EXERCISE INSTRUCTIONS:
Please filter the entries for the word "round" and copy every line that has it.

Start of Block

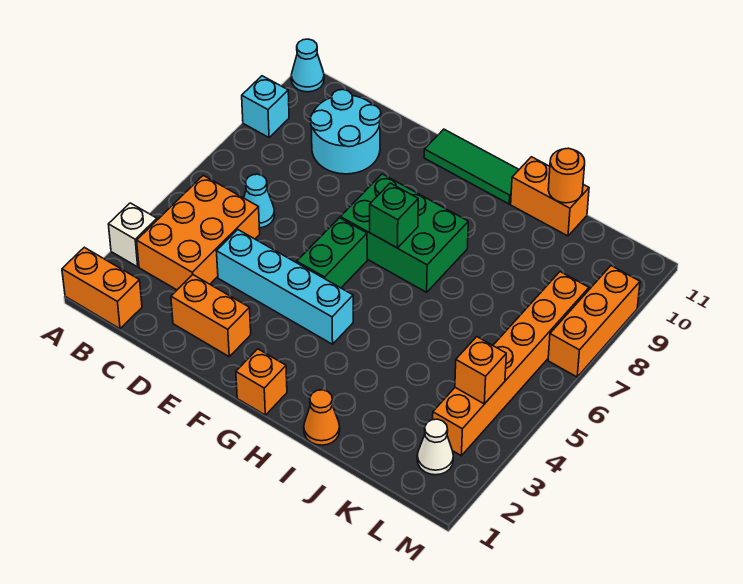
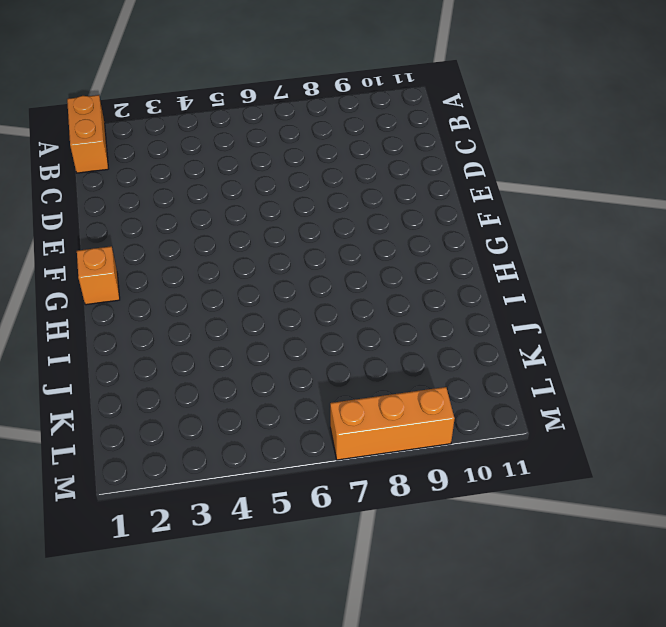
none -> white brick A3 level 1
none -> cyan brick A9 level 1
none -> cyan cone A11 level 1

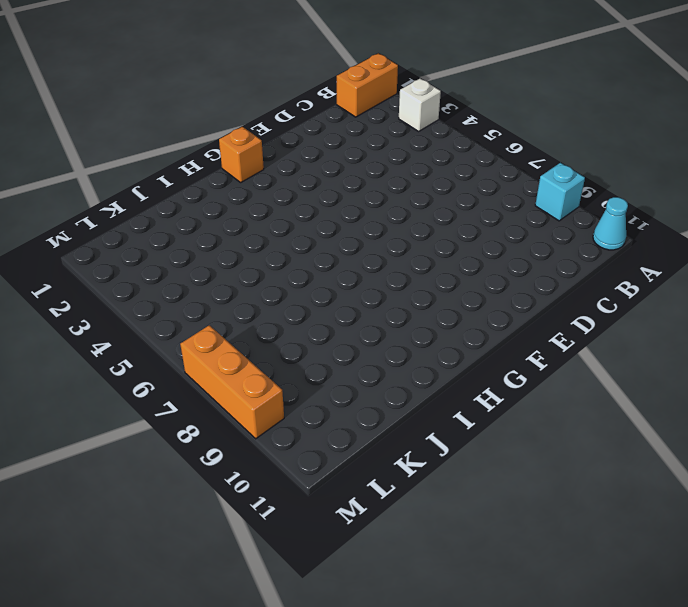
none -> orange brick B3:C5 level 1
none -> cyan cone C6 level 1
none -> cyan round brick C9:D10 level 1

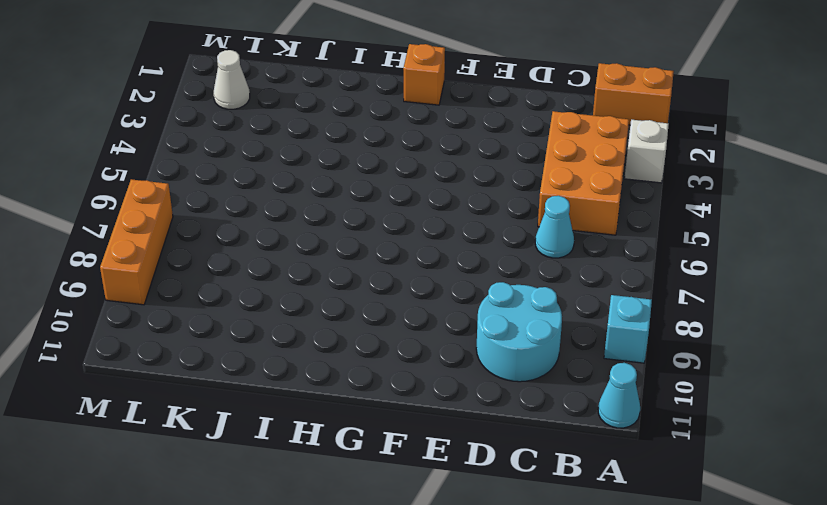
none -> orange brick D2:E2 level 1
none -> cyan brick D4:G4 level 1
none -> green brick F5:F6 level 1

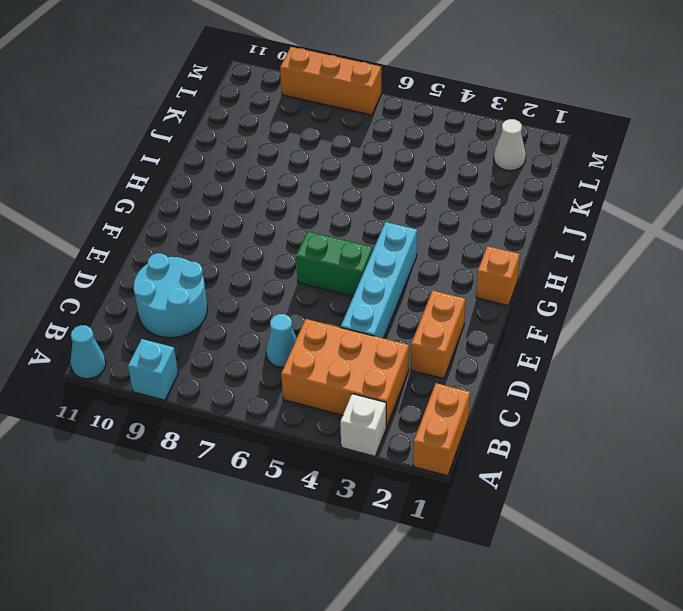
none -> green brick F7:H8 level 1
none -> green tile F11:H11 level 1
none -> orange cone I1 level 1

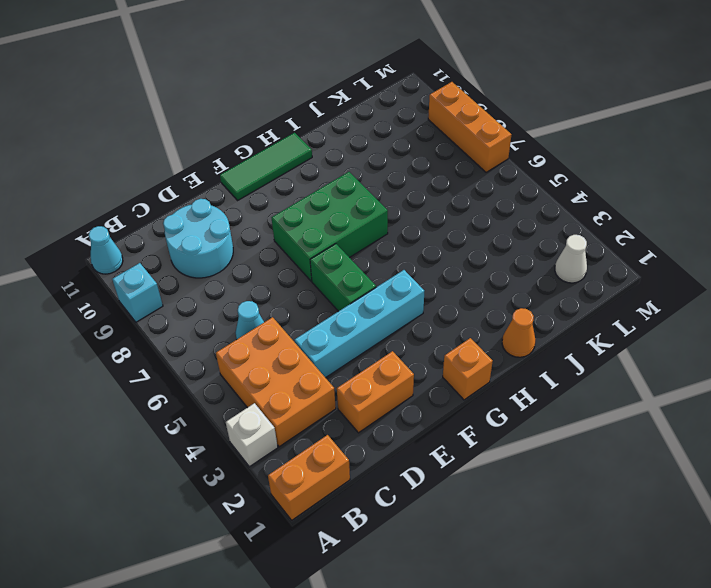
none -> orange brick I11:J11 level 1
none -> orange brick L3:L8 level 1
none -> green brick G7 level 2

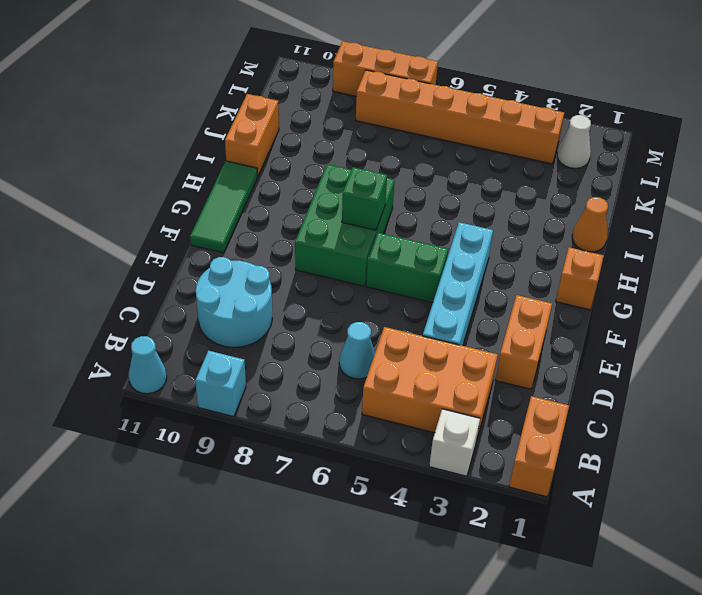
none -> orange round brick J11 level 2
none -> orange brick L4 level 2

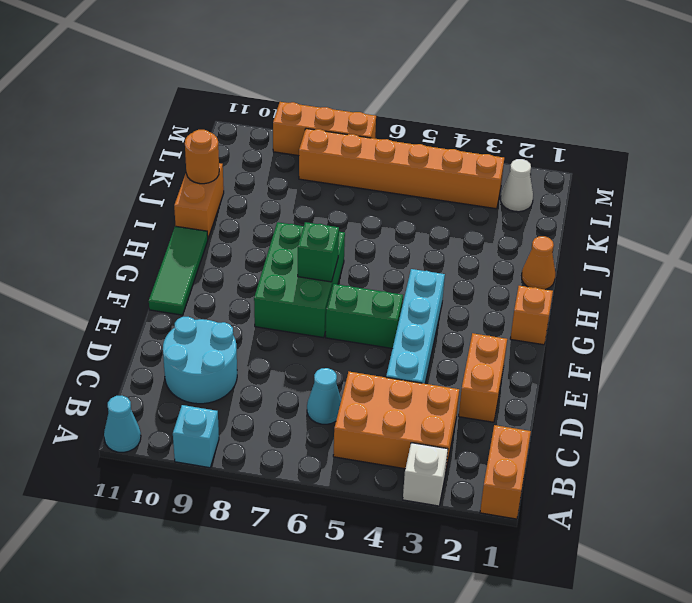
none -> orange brick L4 level 2

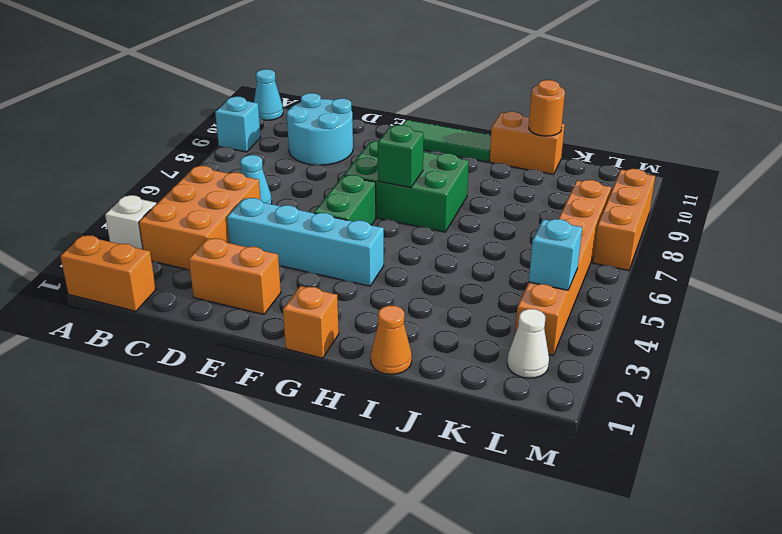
cyan brick L4 level 2 -> orange brick L4 level 2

End of Block

SOLUTION:
none -> cyan round brick C9:D10 level 1
none -> orange round brick J11 level 2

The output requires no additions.